Exercise description =
For every line in the entries that contains "black", show the whole line.

(Records from a collection)
##############################
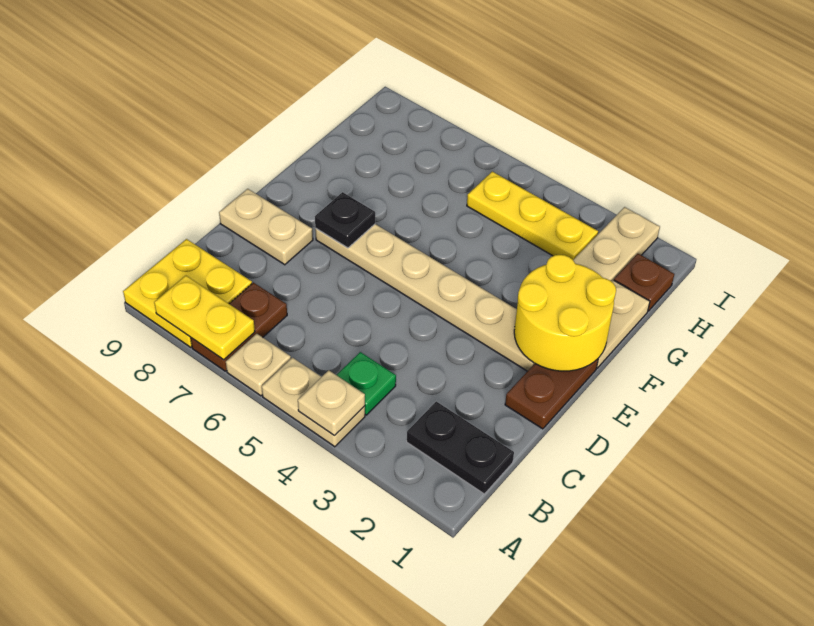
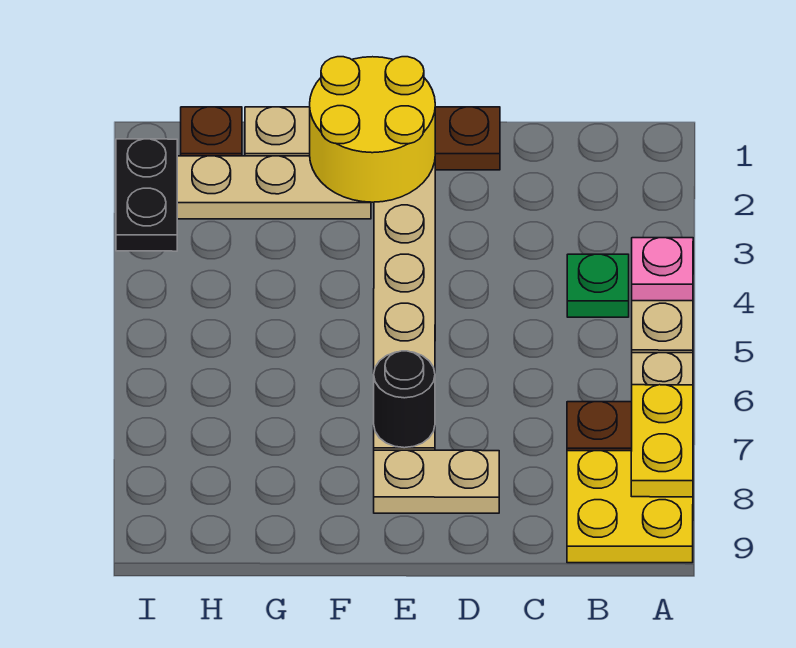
tan plate A4 level 2 -> pink plate A4 level 2
black plate B1:B2 level 1 -> black plate I2:I3 level 2
tan plate D8:D9 level 1 -> tan plate D8:E8 level 1
black plate E7 level 2 -> black round brick E7 level 2
yellow plate H3:H5 level 1 -> none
##############################
Answer space =
black plate B1:B2 level 1 -> black plate I2:I3 level 2
black plate E7 level 2 -> black round brick E7 level 2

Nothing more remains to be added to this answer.